▸ Work instruction: All that is needed is every line of the listing below that has "PinkSpool".

= = = = = = =

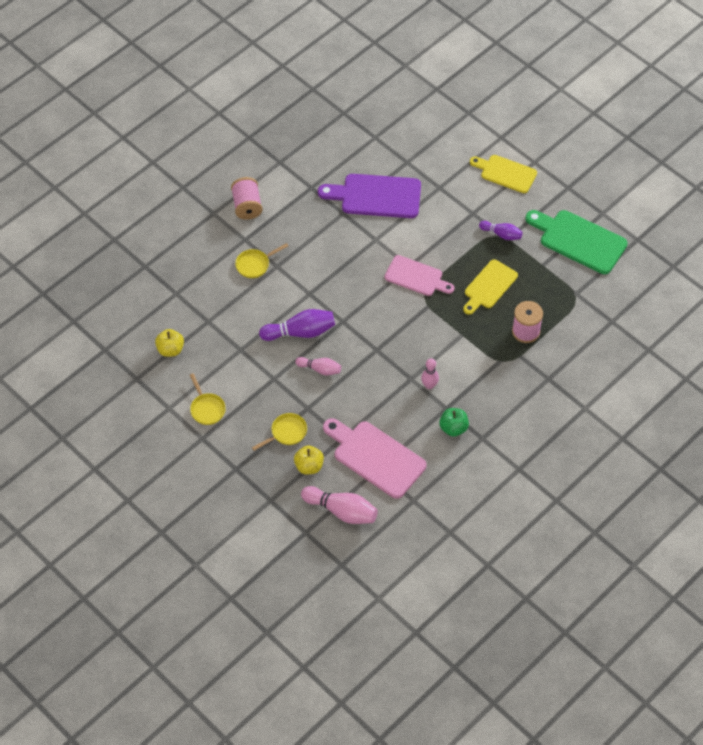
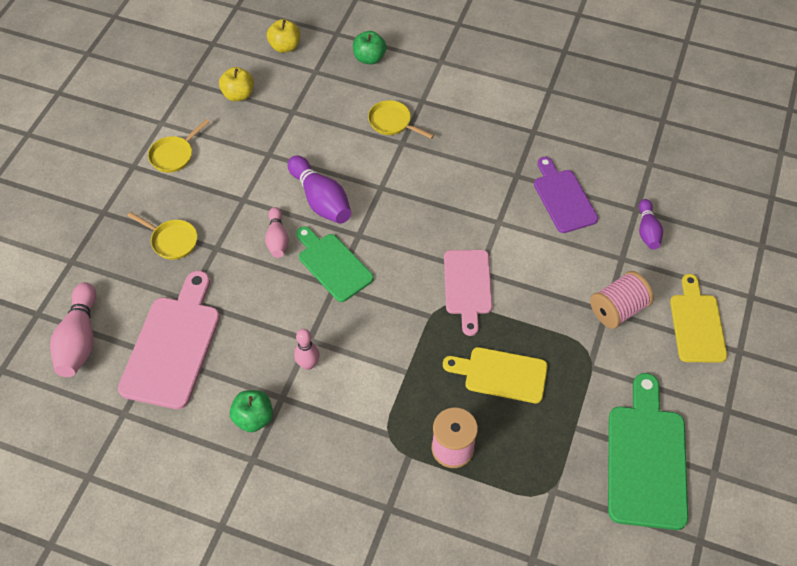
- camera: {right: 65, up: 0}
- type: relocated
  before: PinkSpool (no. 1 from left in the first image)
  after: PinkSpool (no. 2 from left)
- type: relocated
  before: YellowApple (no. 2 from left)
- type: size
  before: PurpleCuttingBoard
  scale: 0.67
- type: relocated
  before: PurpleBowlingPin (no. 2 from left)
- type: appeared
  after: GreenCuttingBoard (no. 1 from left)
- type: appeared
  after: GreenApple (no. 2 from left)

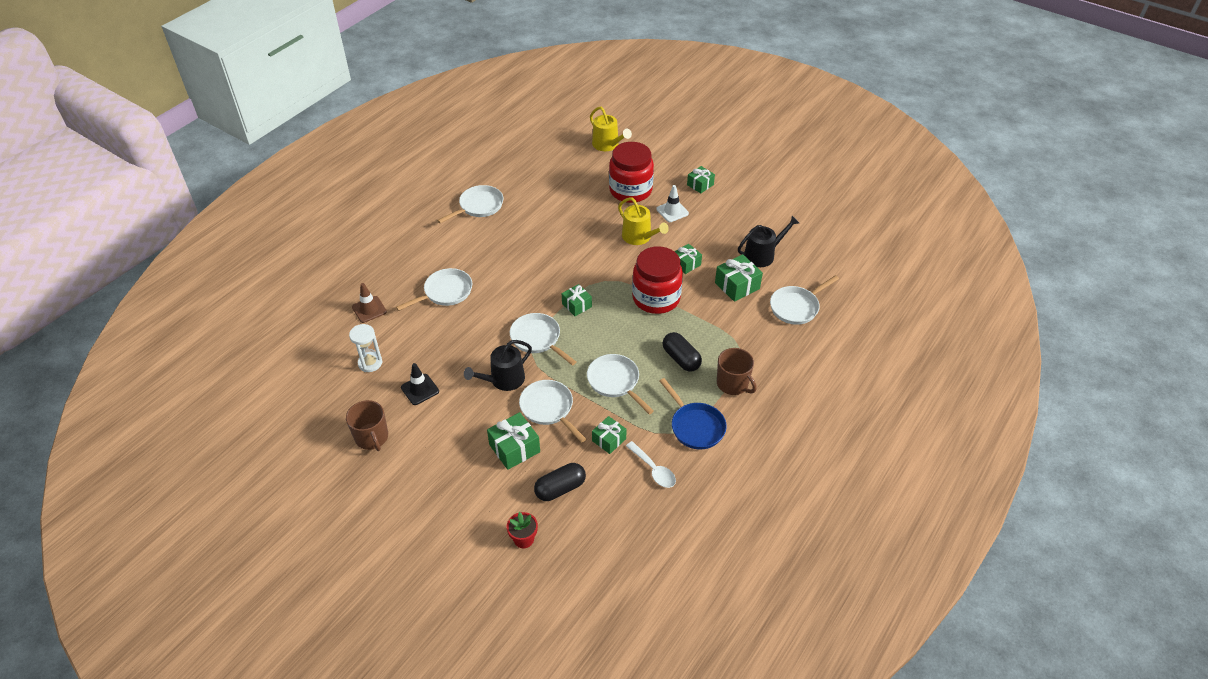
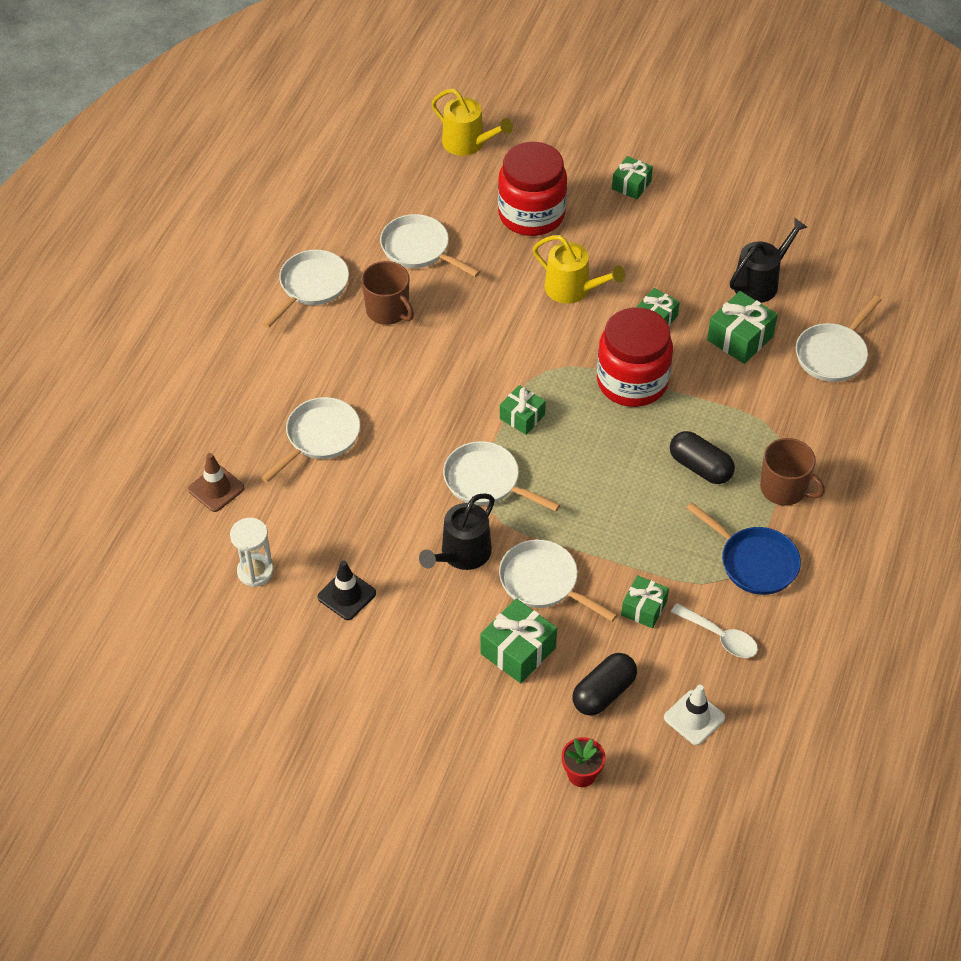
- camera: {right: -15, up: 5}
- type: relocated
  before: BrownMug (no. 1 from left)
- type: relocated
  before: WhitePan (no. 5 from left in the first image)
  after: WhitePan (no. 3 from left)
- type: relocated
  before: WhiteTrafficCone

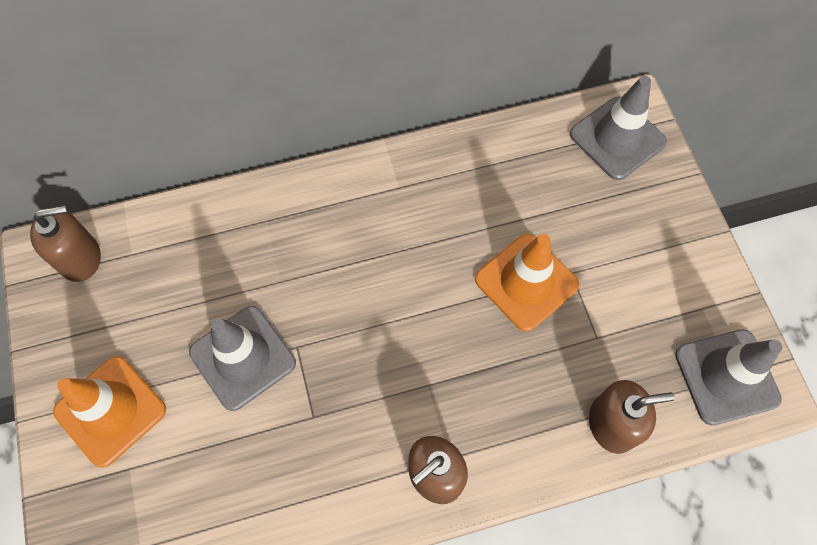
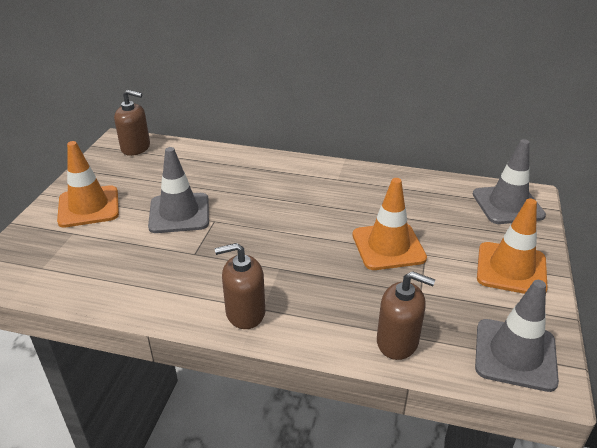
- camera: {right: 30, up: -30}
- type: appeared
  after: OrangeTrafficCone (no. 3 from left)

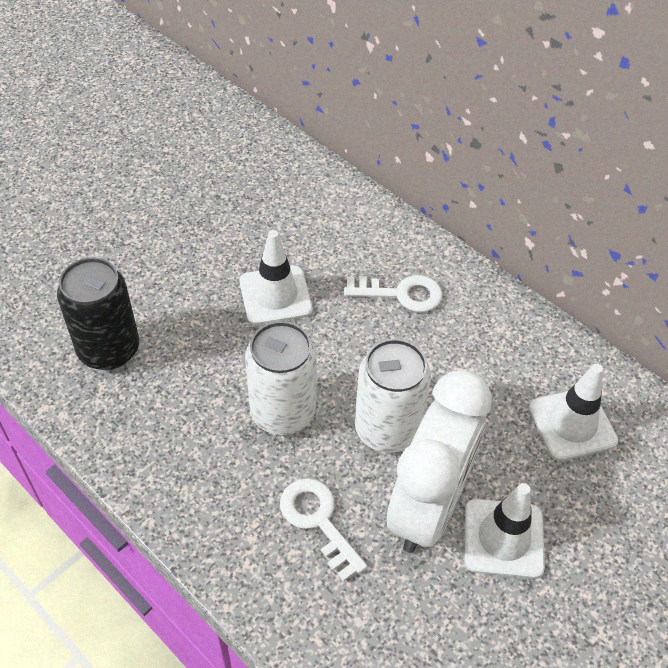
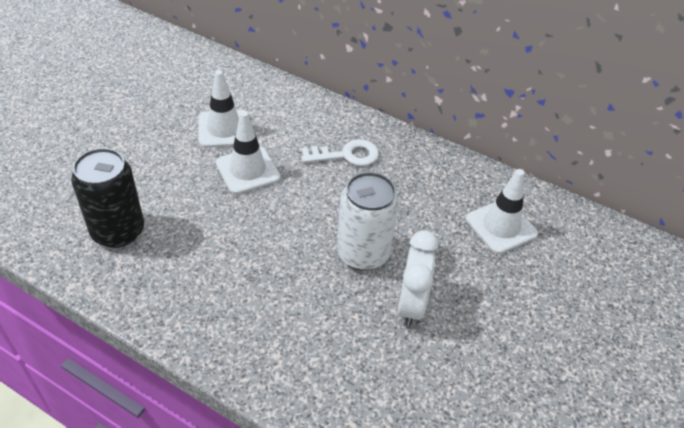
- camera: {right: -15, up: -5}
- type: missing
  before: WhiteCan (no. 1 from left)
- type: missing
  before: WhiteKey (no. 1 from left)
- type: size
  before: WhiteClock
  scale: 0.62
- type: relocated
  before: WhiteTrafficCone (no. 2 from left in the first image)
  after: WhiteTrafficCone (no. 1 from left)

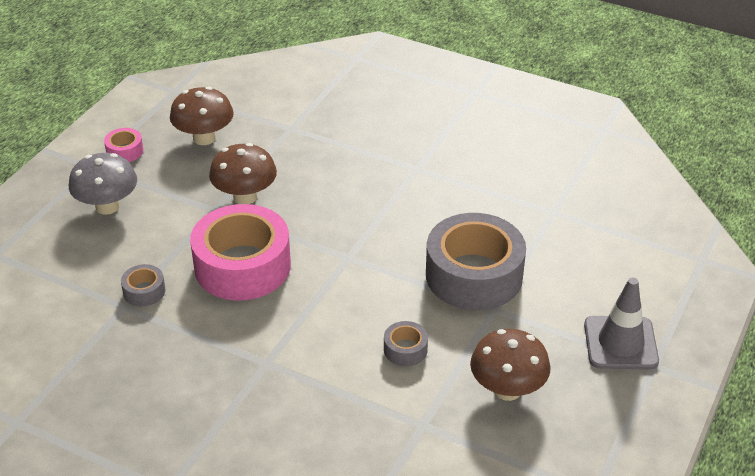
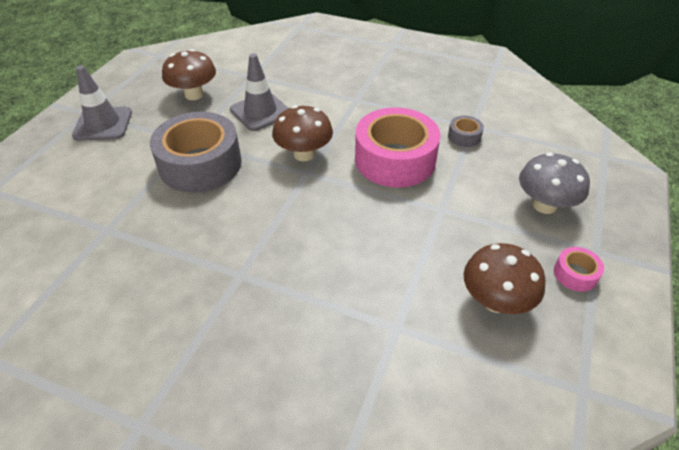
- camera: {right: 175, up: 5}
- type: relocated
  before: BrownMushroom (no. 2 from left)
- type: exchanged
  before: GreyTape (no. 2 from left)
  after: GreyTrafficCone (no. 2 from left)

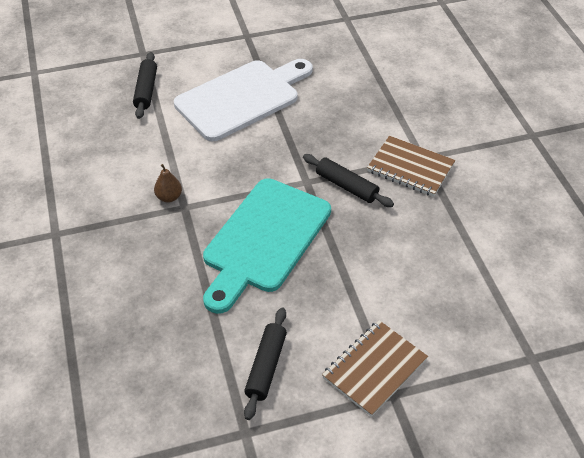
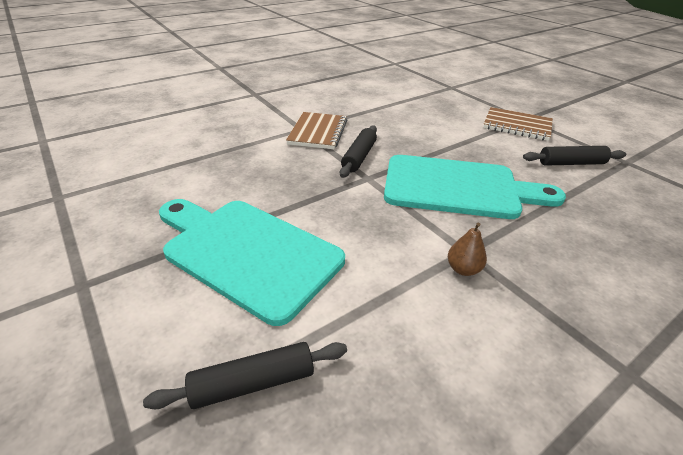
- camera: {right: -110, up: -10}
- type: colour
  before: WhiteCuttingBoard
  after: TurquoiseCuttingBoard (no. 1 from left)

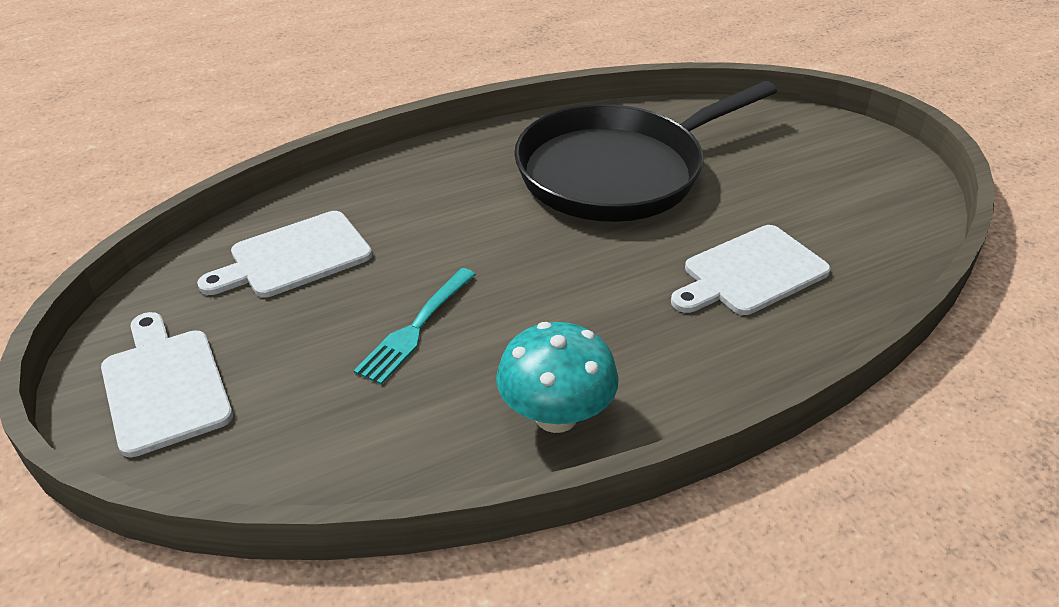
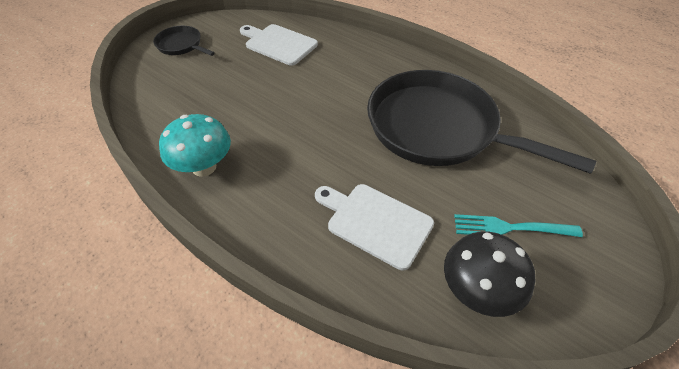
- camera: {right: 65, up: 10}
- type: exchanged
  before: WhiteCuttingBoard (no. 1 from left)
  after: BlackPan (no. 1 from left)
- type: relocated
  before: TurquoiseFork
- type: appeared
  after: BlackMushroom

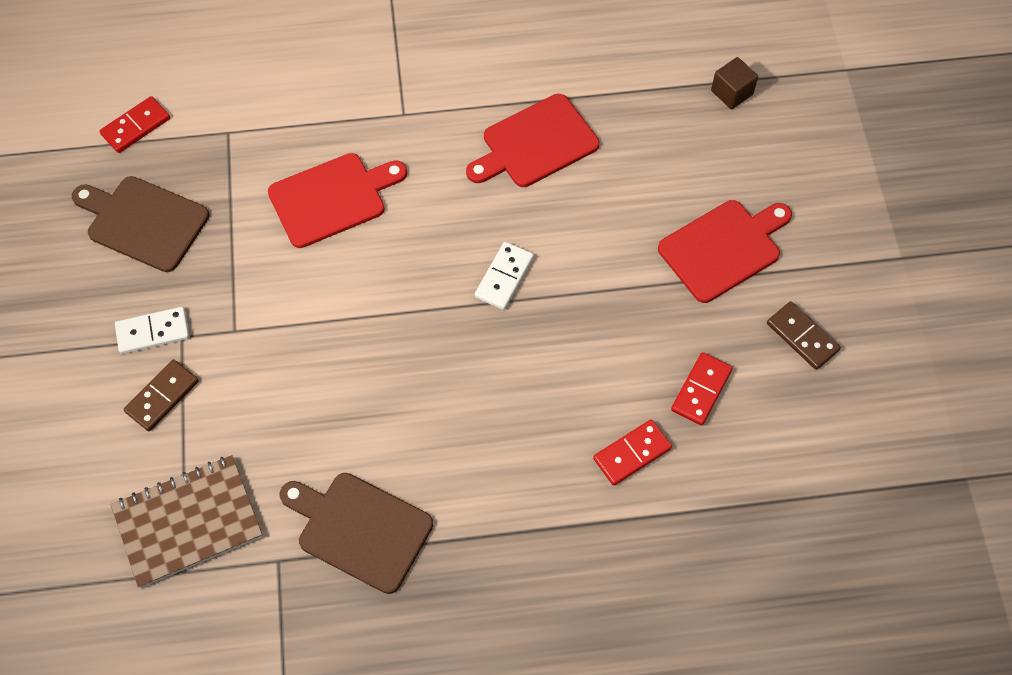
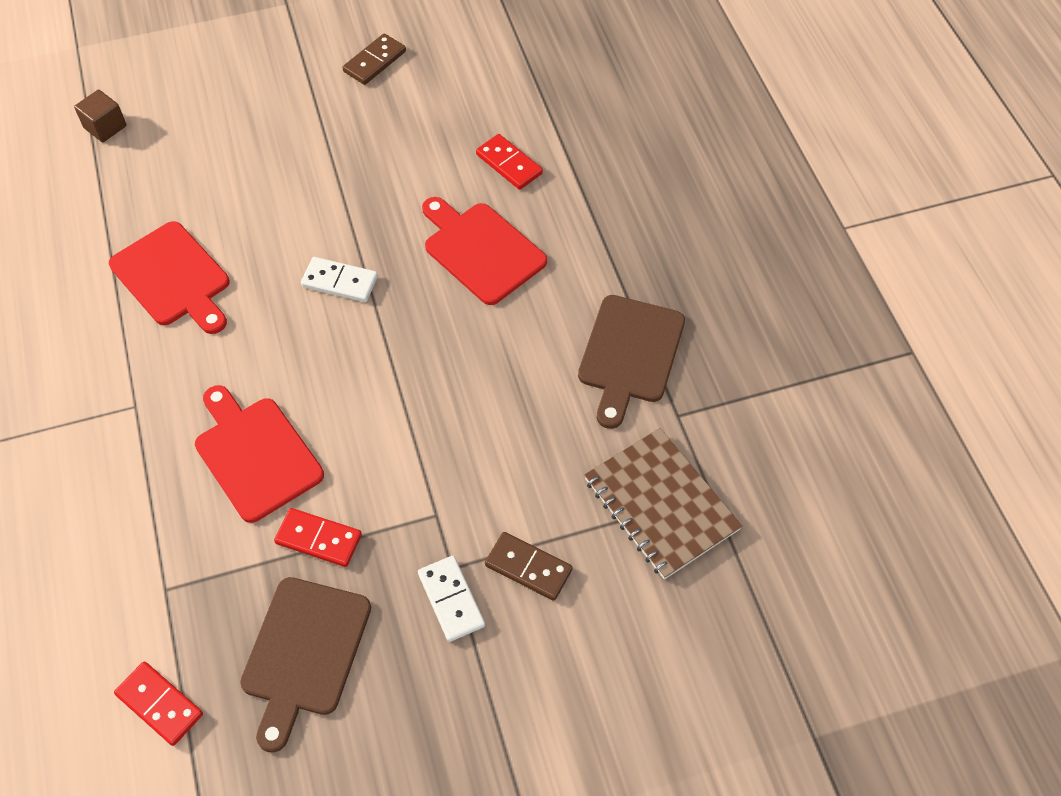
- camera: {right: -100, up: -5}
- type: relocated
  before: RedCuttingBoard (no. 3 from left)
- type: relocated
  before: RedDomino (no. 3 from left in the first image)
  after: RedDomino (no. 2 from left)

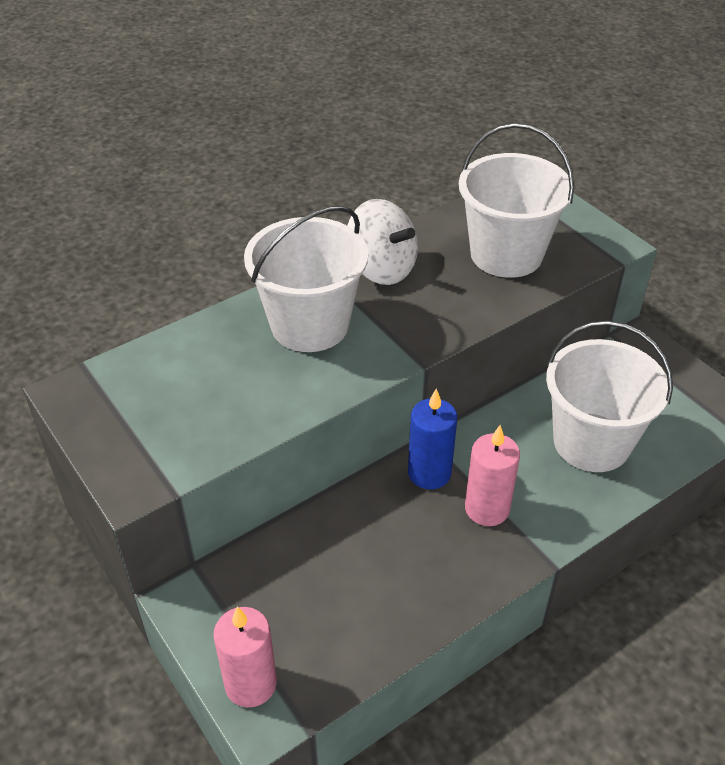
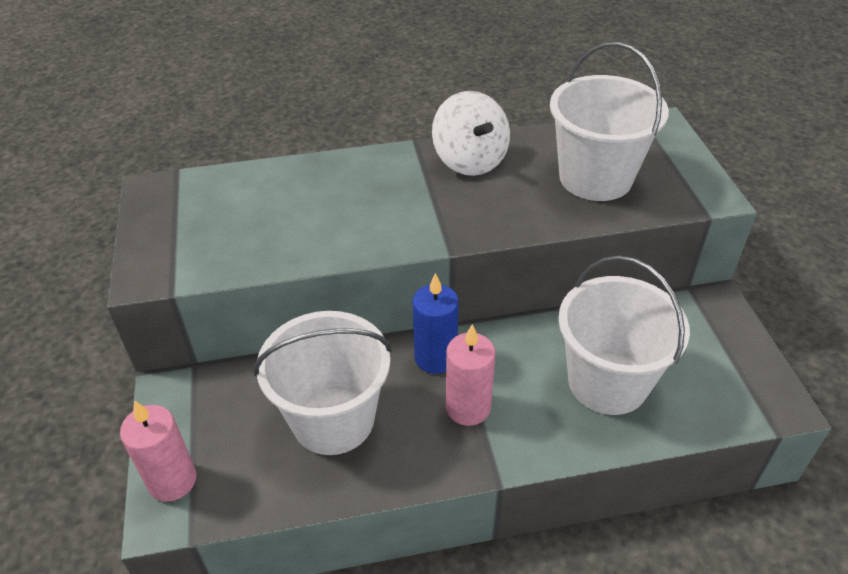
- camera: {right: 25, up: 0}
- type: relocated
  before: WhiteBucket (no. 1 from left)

= = = = = = =

▸ Written solution:
  before: PinkSpool (no. 1 from left in the first image)
  after: PinkSpool (no. 2 from left)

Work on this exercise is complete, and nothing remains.